Colored shape movement records:
──────────────────────────────

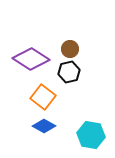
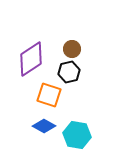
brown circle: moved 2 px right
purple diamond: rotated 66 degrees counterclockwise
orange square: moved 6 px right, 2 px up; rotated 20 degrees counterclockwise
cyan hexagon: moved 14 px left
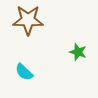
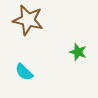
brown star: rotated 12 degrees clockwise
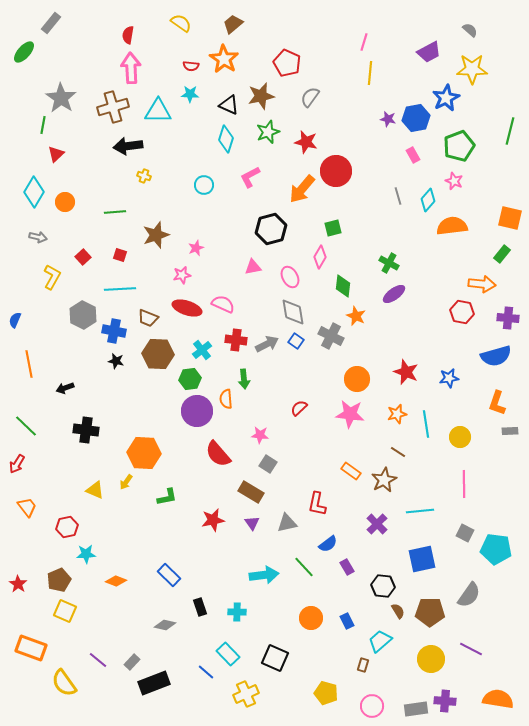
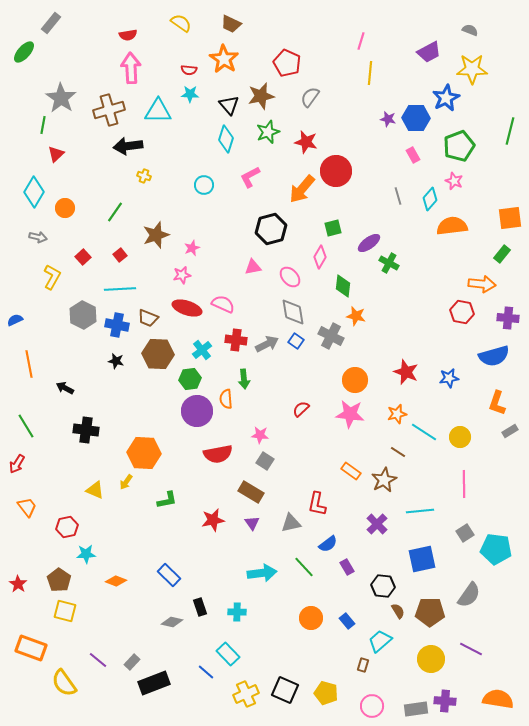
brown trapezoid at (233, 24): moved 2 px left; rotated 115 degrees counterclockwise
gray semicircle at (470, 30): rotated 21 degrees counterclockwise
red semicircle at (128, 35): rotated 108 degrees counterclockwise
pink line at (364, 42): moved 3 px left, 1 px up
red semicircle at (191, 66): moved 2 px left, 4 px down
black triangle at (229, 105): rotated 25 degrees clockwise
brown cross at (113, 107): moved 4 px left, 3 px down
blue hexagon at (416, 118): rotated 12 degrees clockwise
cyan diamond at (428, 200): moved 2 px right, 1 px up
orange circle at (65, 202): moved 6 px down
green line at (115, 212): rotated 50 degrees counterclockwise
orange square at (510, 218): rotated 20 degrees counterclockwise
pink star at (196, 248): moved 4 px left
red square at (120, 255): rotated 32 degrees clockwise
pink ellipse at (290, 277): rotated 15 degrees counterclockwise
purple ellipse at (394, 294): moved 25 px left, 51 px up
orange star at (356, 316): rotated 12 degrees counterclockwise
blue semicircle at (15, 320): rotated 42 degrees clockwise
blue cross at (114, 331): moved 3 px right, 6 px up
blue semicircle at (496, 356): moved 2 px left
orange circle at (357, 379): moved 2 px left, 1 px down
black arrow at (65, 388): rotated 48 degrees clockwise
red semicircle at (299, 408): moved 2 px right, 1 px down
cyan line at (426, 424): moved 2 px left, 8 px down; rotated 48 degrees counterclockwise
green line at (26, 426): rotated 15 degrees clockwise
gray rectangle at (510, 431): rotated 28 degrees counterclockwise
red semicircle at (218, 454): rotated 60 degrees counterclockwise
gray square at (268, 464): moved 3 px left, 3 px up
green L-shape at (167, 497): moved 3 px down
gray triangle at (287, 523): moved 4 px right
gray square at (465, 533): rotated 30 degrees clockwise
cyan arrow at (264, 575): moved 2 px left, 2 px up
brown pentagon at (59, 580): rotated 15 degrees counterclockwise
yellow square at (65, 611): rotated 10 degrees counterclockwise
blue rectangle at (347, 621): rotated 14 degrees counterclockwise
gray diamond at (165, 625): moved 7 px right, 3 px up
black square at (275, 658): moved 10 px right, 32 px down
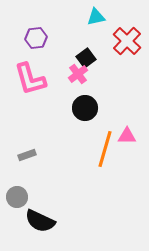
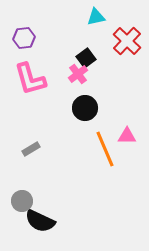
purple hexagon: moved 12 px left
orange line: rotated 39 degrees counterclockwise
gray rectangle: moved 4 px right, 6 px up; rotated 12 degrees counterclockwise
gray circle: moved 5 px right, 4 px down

──────────────────────────────

Repeat only the lines between the start of the data and the line with "gray semicircle at", including those two lines, and skip the pictures.

brown circle: moved 2 px right
purple diamond: rotated 66 degrees counterclockwise
orange square: moved 6 px right, 2 px up; rotated 20 degrees counterclockwise
cyan hexagon: moved 14 px left
brown star: rotated 12 degrees clockwise
brown trapezoid at (233, 24): moved 2 px left; rotated 115 degrees counterclockwise
gray semicircle at (470, 30): rotated 21 degrees counterclockwise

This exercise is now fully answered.